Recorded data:
• • •

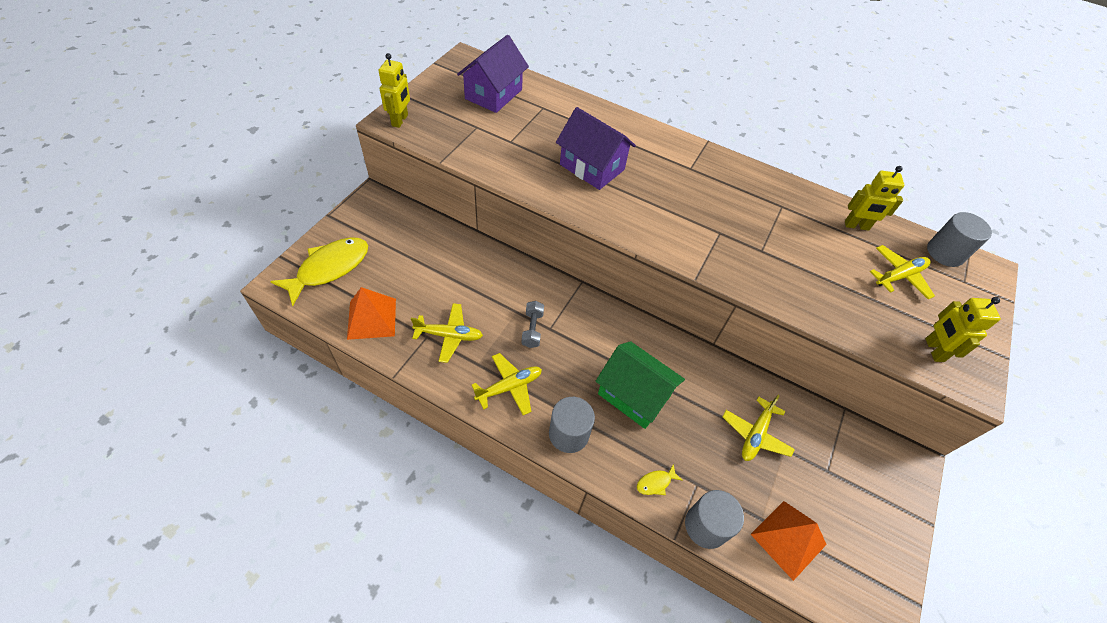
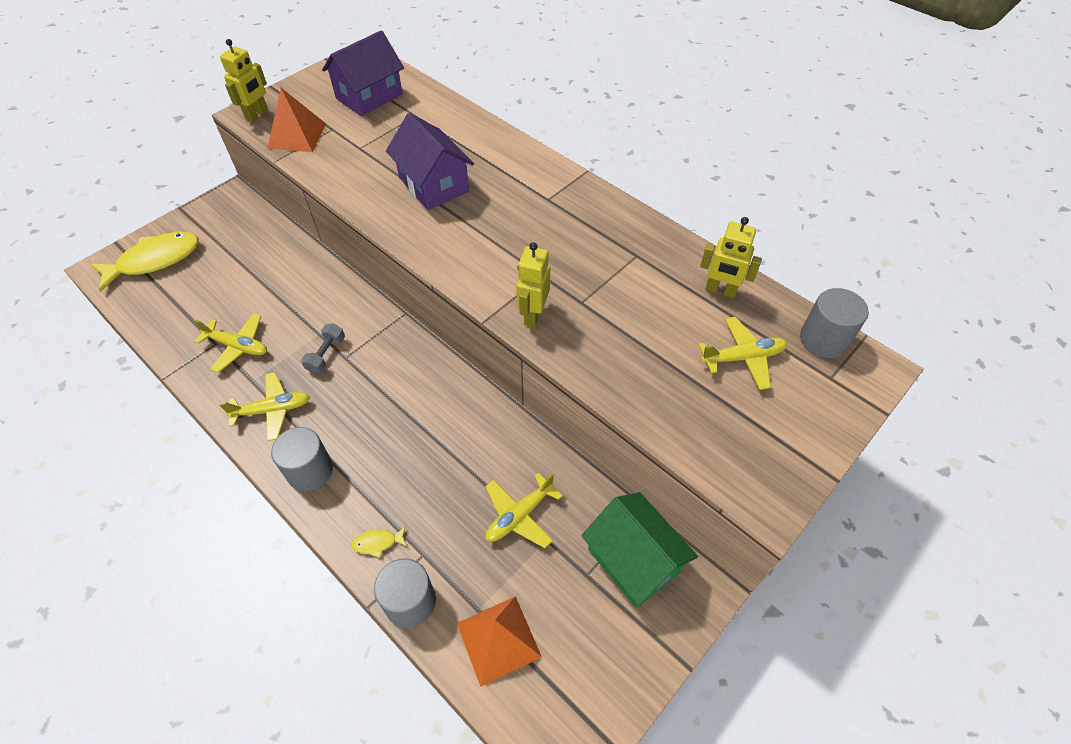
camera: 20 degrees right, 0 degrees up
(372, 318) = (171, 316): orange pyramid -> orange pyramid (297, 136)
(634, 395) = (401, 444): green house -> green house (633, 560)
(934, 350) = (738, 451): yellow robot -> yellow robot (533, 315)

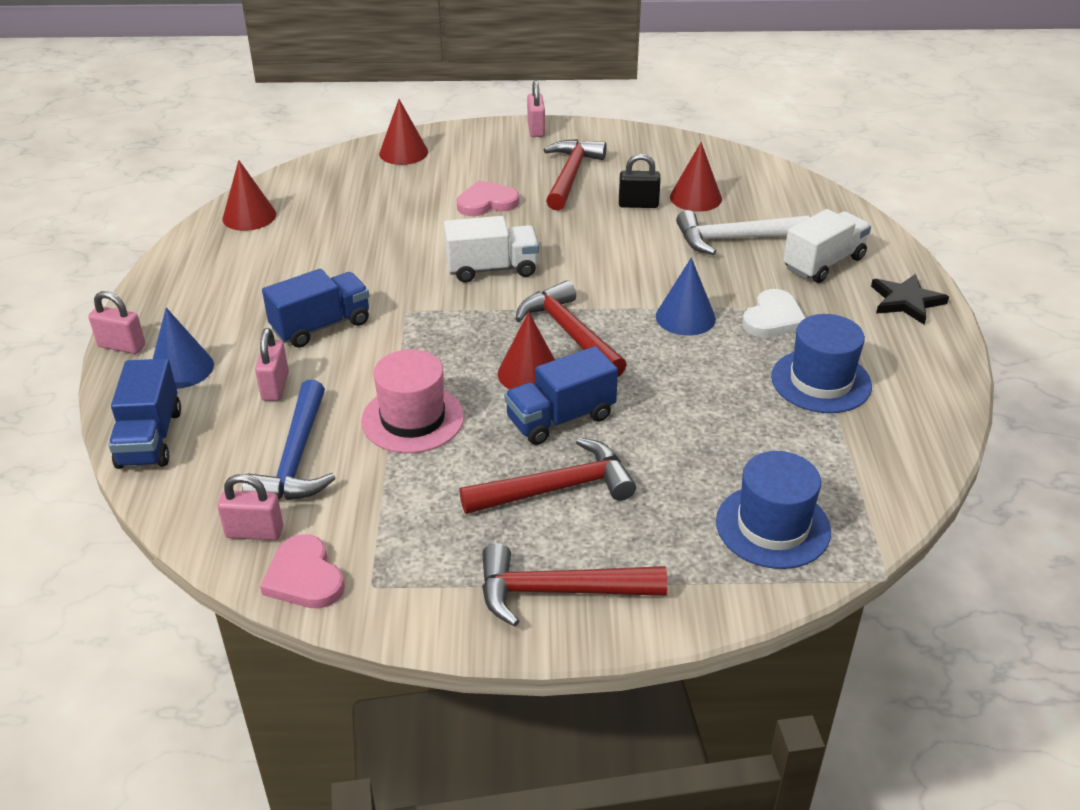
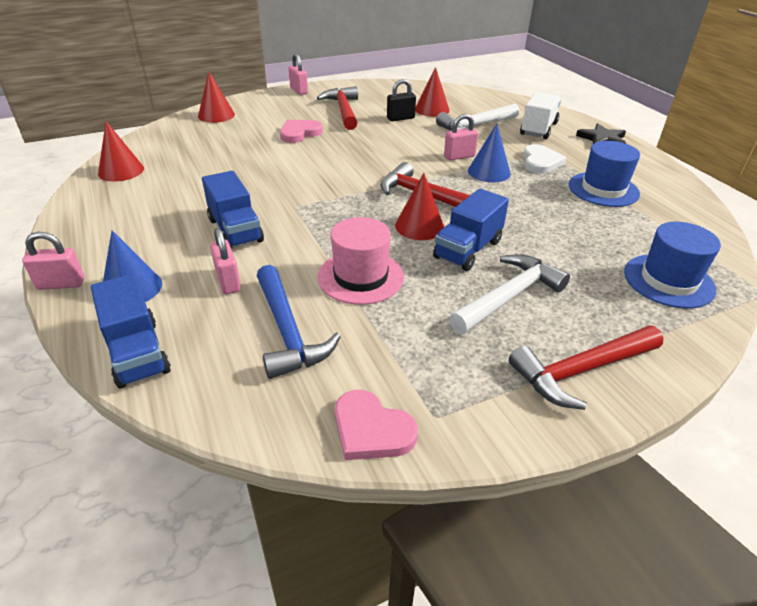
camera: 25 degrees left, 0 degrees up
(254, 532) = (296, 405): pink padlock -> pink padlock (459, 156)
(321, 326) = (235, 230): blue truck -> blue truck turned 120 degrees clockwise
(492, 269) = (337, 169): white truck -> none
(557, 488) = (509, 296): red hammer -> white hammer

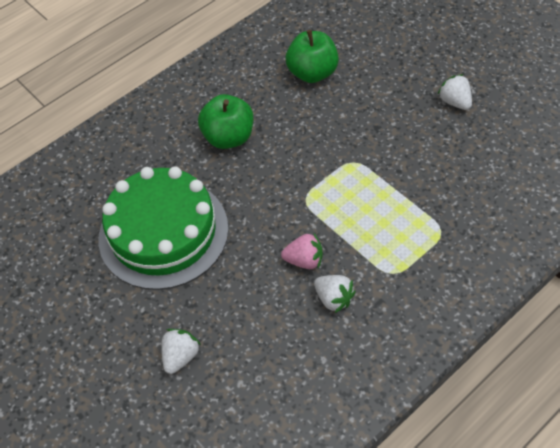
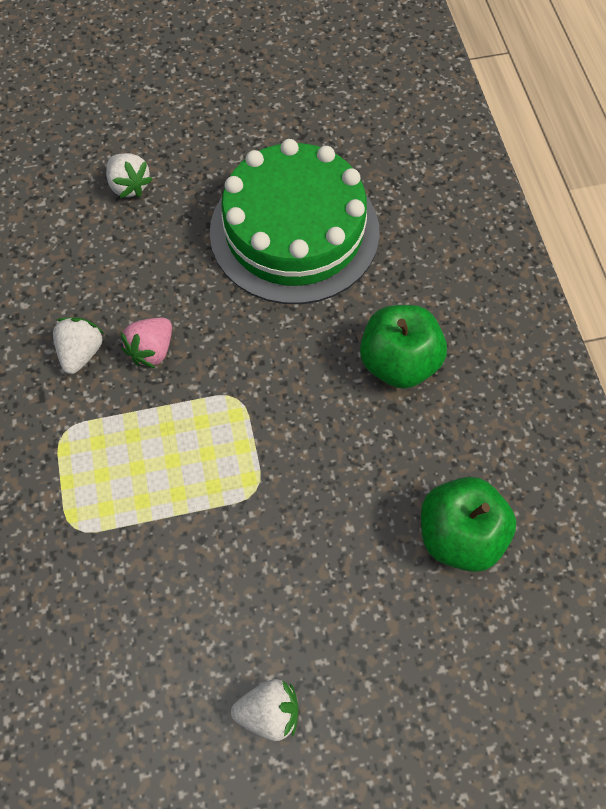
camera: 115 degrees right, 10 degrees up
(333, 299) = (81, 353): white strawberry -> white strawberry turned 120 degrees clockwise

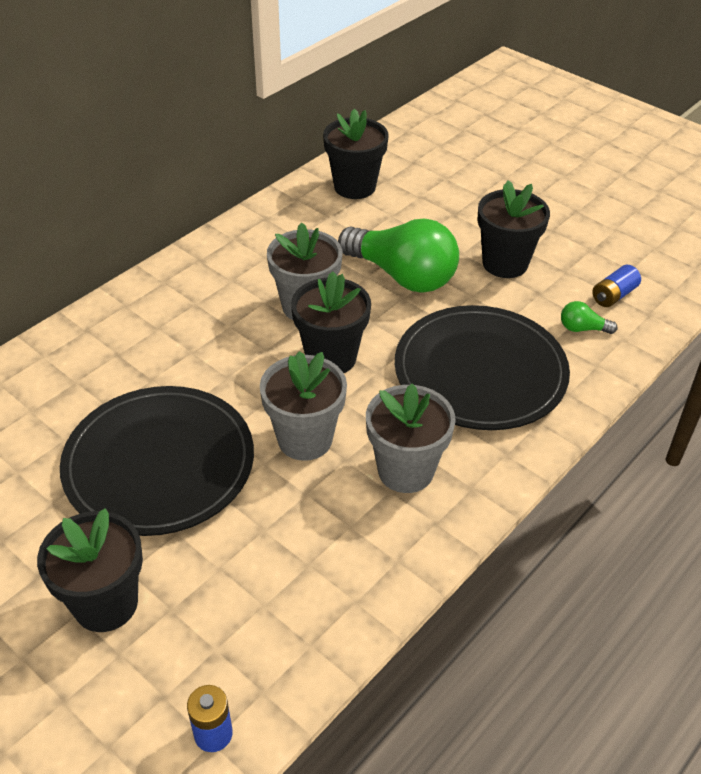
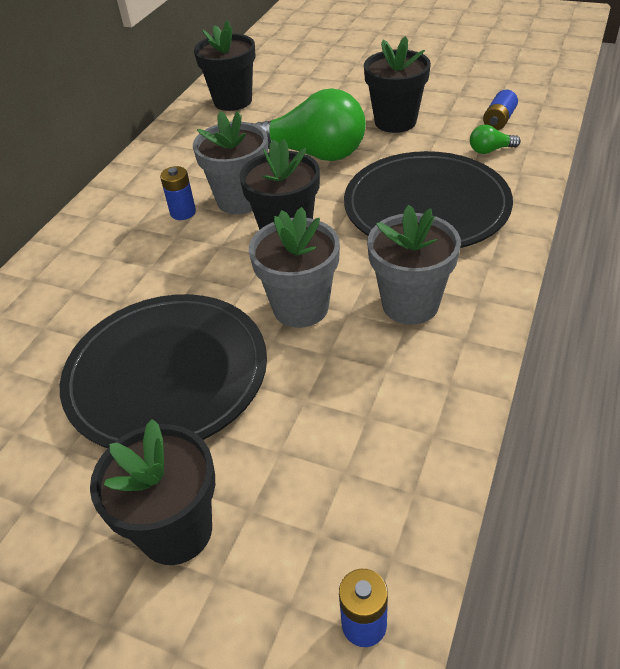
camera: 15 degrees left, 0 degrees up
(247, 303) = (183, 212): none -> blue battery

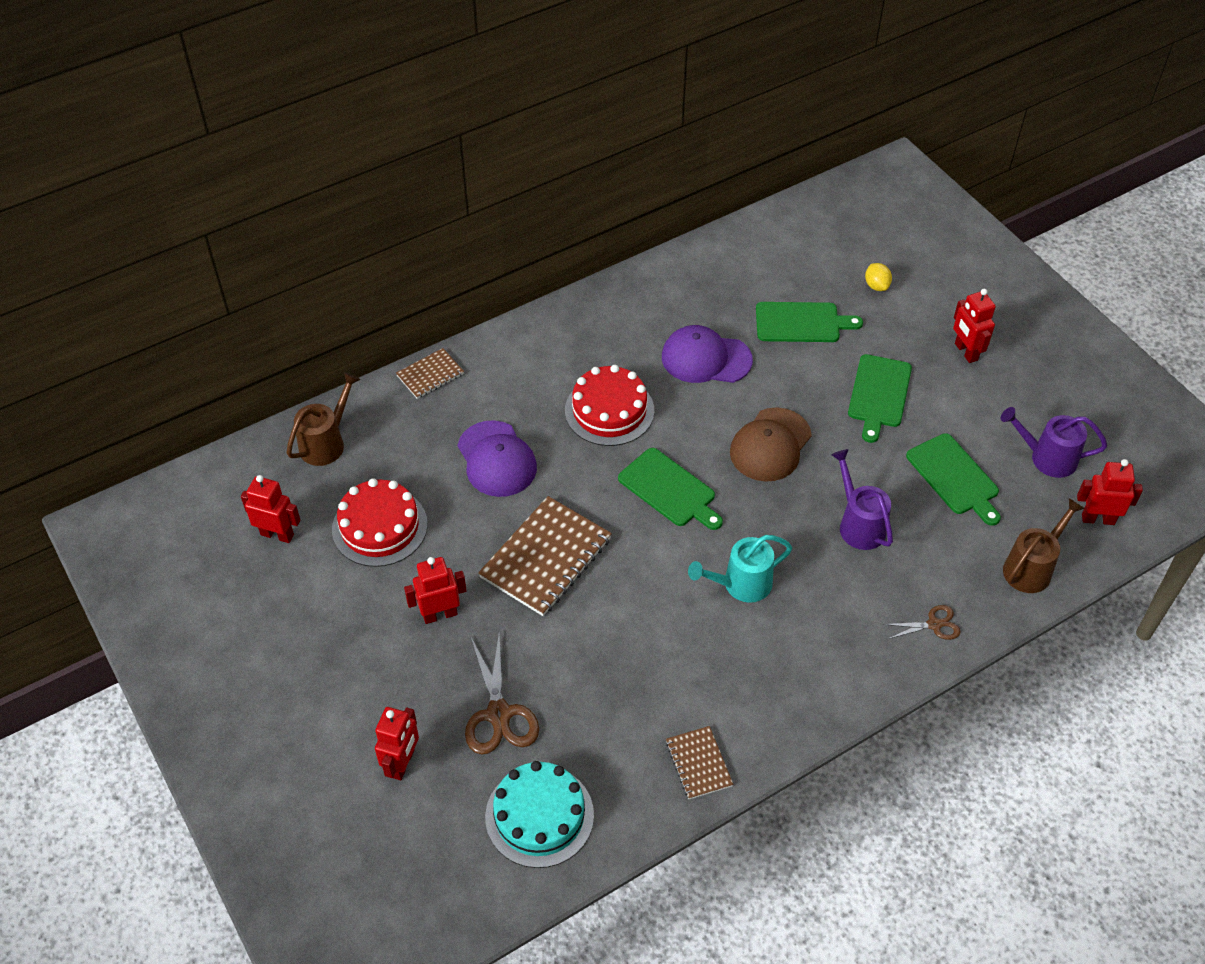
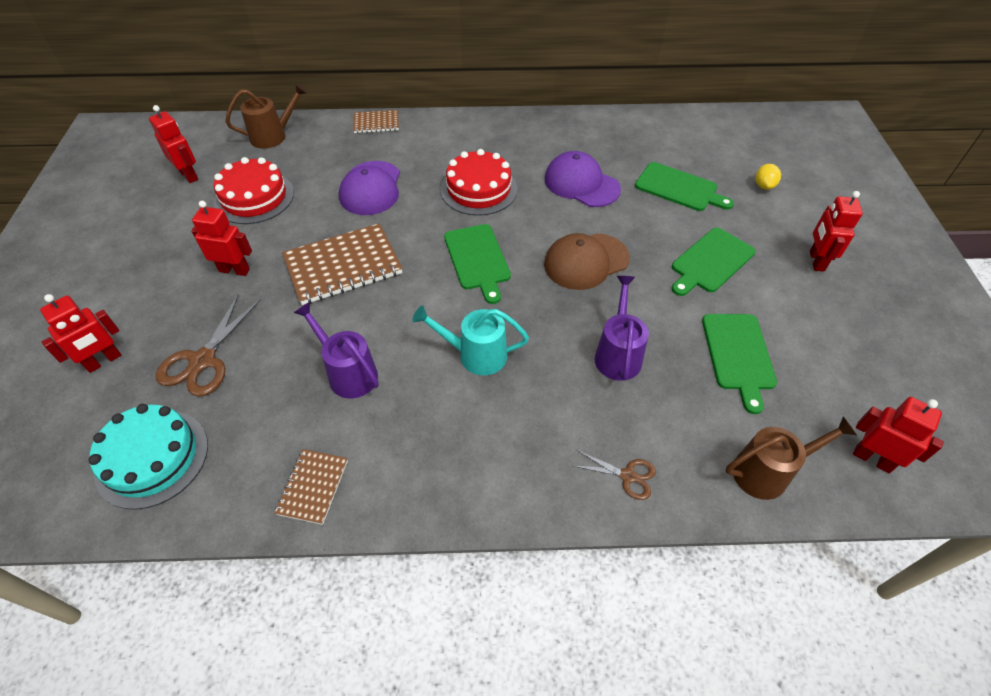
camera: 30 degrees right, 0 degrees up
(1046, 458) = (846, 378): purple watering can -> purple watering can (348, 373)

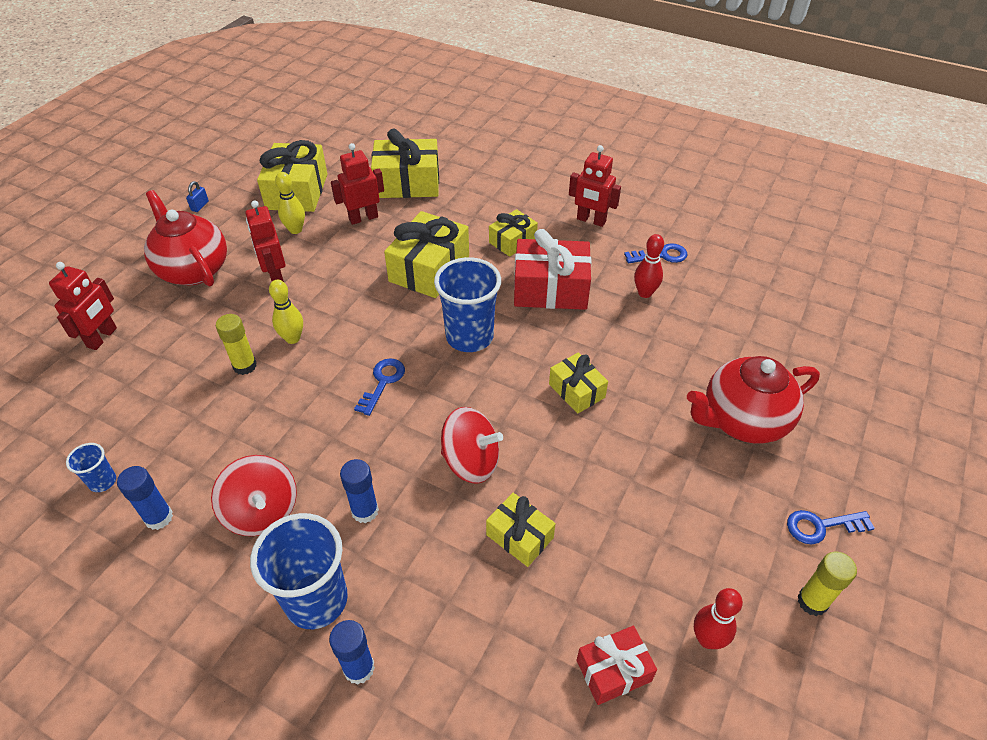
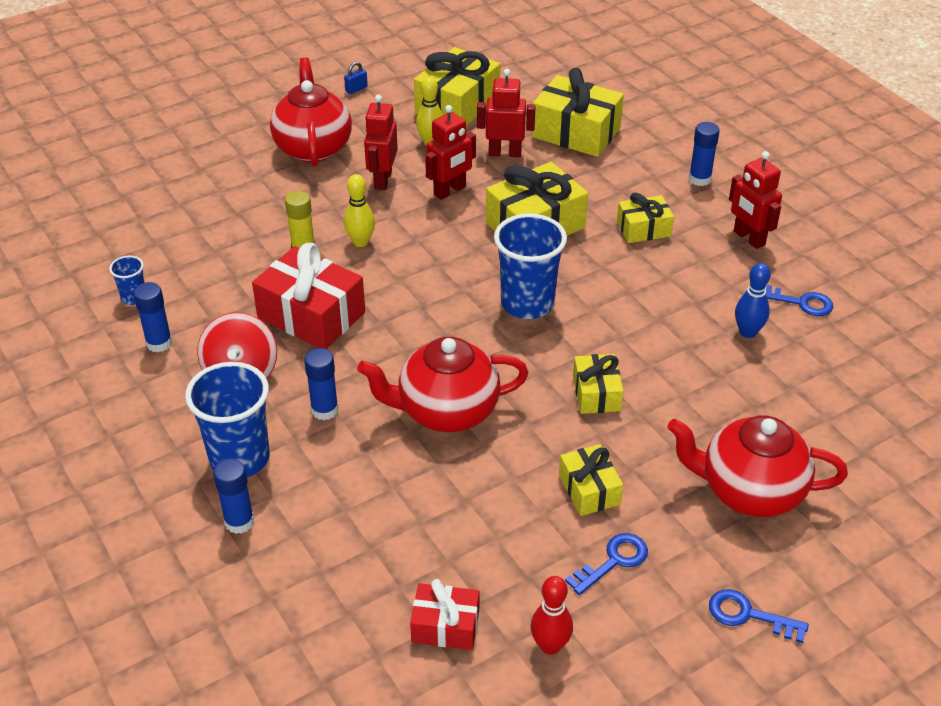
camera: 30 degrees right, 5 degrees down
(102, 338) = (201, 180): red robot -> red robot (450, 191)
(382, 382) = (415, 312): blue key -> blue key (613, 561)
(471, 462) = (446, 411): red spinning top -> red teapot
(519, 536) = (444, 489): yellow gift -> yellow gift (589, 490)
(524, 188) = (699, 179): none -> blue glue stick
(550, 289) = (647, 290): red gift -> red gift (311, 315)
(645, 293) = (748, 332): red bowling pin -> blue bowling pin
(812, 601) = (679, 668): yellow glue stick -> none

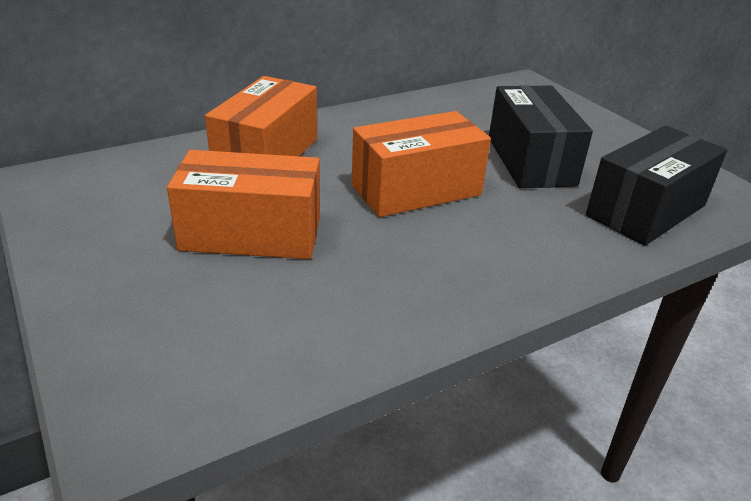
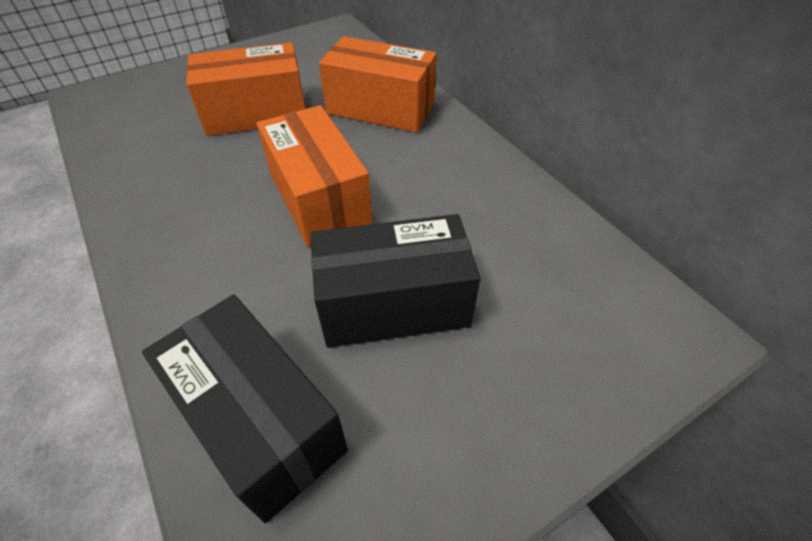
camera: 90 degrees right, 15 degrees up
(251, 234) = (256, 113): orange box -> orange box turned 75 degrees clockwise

• • •

Task details :: If a record holds a picture, drop the picture and return the rest of it exactly.

Task answer ::
camera: 20 degrees right, 0 degrees up
(372, 318) = (171, 316): orange pyramid -> orange pyramid (297, 136)
(634, 395) = (401, 444): green house -> green house (633, 560)
(934, 350) = (738, 451): yellow robot -> yellow robot (533, 315)

camera: 25 degrees left, 0 degrees up
(254, 532) = (296, 405): pink padlock -> pink padlock (459, 156)
(321, 326) = (235, 230): blue truck -> blue truck turned 120 degrees clockwise
(492, 269) = (337, 169): white truck -> none
(557, 488) = (509, 296): red hammer -> white hammer

camera: 115 degrees right, 10 degrees up
(333, 299) = (81, 353): white strawberry -> white strawberry turned 120 degrees clockwise

camera: 15 degrees left, 0 degrees up
(247, 303) = (183, 212): none -> blue battery

camera: 30 degrees right, 0 degrees up
(1046, 458) = (846, 378): purple watering can -> purple watering can (348, 373)

camera: 30 degrees right, 5 degrees down
(102, 338) = (201, 180): red robot -> red robot (450, 191)
(382, 382) = (415, 312): blue key -> blue key (613, 561)
(471, 462) = (446, 411): red spinning top -> red teapot
(519, 536) = (444, 489): yellow gift -> yellow gift (589, 490)
(524, 188) = (699, 179): none -> blue glue stick
(550, 289) = (647, 290): red gift -> red gift (311, 315)
(645, 293) = (748, 332): red bowling pin -> blue bowling pin
(812, 601) = (679, 668): yellow glue stick -> none

camera: 90 degrees right, 15 degrees up
(251, 234) = (256, 113): orange box -> orange box turned 75 degrees clockwise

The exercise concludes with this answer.